▸ **EXERCISE DIRECTIONS**
Can you copy out the listing below word for word, beginning at the line that contains "The width and height of the screenshot is (384, 512). I" and stopping after the line that contains "Identify the location"?

▸ **EXERCISE INPUTS**
>>>
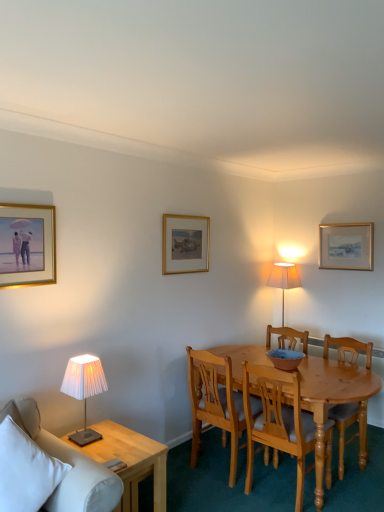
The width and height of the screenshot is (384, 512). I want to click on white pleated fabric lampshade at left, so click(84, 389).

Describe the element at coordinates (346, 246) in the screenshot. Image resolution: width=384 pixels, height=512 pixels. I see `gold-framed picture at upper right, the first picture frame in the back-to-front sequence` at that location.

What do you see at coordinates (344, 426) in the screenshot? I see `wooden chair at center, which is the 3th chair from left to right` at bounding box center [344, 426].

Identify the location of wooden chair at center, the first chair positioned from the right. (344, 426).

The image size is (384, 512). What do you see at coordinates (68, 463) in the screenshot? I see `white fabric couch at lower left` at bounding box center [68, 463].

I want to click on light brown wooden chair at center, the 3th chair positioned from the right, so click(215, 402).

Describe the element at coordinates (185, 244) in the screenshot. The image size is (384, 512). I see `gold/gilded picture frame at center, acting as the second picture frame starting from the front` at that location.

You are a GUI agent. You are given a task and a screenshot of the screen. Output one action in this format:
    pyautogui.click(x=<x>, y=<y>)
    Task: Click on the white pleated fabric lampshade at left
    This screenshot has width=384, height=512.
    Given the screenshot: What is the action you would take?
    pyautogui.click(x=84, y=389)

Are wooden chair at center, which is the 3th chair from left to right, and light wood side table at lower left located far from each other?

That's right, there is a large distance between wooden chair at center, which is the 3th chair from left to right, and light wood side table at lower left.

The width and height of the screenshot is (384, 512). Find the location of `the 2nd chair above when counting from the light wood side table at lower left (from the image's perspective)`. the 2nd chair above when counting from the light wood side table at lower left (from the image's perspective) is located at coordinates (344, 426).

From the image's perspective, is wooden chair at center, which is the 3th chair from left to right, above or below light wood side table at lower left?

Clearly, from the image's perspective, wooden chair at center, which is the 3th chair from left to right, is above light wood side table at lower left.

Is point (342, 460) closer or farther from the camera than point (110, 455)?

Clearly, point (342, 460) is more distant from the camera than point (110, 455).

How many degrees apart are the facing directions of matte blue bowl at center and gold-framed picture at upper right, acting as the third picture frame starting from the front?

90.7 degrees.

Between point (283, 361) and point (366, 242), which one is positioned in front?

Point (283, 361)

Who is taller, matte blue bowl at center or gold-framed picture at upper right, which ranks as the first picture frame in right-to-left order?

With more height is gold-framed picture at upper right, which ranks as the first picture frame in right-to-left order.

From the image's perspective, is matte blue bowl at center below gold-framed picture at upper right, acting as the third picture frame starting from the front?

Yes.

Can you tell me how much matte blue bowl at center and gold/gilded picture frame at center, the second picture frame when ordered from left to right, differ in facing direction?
<<<
>>>
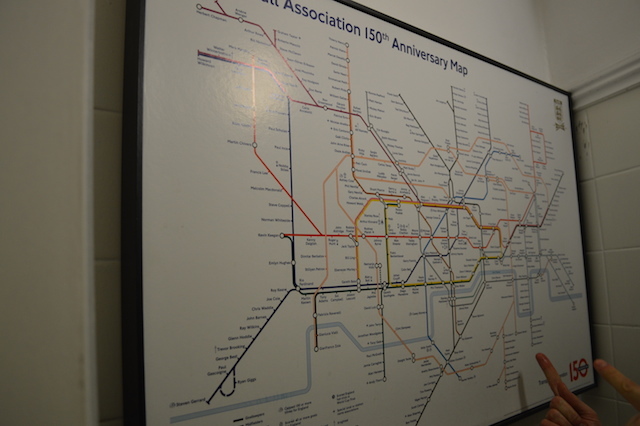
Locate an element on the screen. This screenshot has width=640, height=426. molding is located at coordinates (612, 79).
<<<
▸ **ANSWER FOR THIS EXERCISE**
The width and height of the screenshot is (384, 512). I want to click on white pleated fabric lampshade at left, so click(84, 389).

Describe the element at coordinates (346, 246) in the screenshot. Image resolution: width=384 pixels, height=512 pixels. I see `gold-framed picture at upper right, the first picture frame in the back-to-front sequence` at that location.

What do you see at coordinates (344, 426) in the screenshot? I see `wooden chair at center, which is the 3th chair from left to right` at bounding box center [344, 426].

Identify the location of wooden chair at center, the first chair positioned from the right. (344, 426).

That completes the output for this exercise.